**HOW TO COMPLETE THIS TASK**
Your job with the data below is to output exactly the lines from the one holding "yellow hammer: 3 -> 4" down to the one holding "grey pot: 4 -> 7", both included, and no others.

**DATA**

◆ ◆ ◆

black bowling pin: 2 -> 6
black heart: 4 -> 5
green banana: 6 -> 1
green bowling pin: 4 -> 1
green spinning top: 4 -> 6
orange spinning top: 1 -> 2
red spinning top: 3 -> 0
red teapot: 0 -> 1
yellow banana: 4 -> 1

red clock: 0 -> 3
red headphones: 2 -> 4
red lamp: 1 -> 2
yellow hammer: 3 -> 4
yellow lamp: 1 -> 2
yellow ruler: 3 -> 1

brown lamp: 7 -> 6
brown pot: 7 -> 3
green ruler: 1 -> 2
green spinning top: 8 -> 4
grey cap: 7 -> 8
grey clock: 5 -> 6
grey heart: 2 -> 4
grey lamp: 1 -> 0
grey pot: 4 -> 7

◆ ◆ ◆

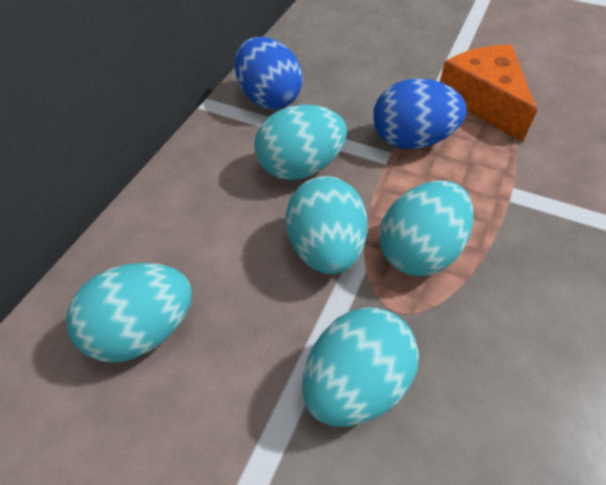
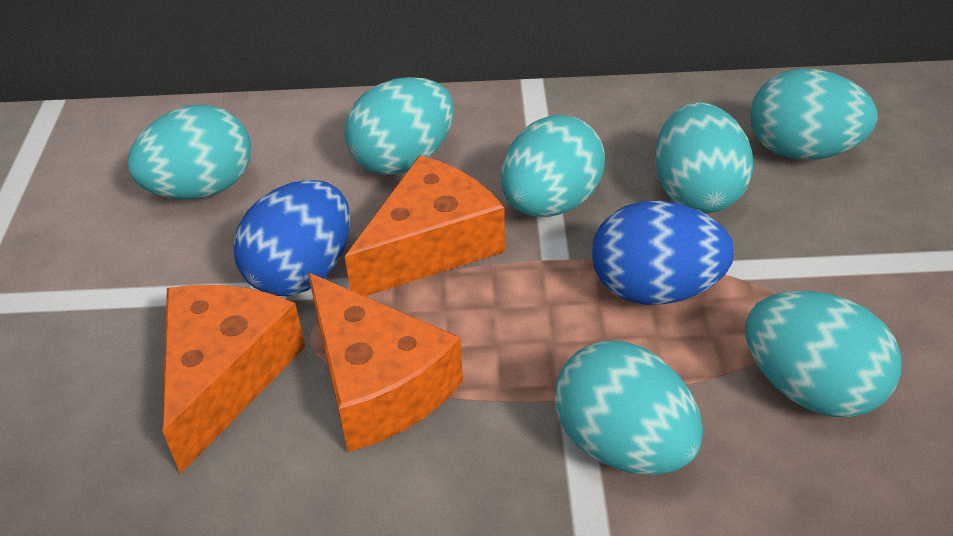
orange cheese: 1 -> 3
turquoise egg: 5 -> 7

◆ ◆ ◆

**RESPONSE FOR THIS EXERCISE**
yellow hammer: 3 -> 4
yellow lamp: 1 -> 2
yellow ruler: 3 -> 1

brown lamp: 7 -> 6
brown pot: 7 -> 3
green ruler: 1 -> 2
green spinning top: 8 -> 4
grey cap: 7 -> 8
grey clock: 5 -> 6
grey heart: 2 -> 4
grey lamp: 1 -> 0
grey pot: 4 -> 7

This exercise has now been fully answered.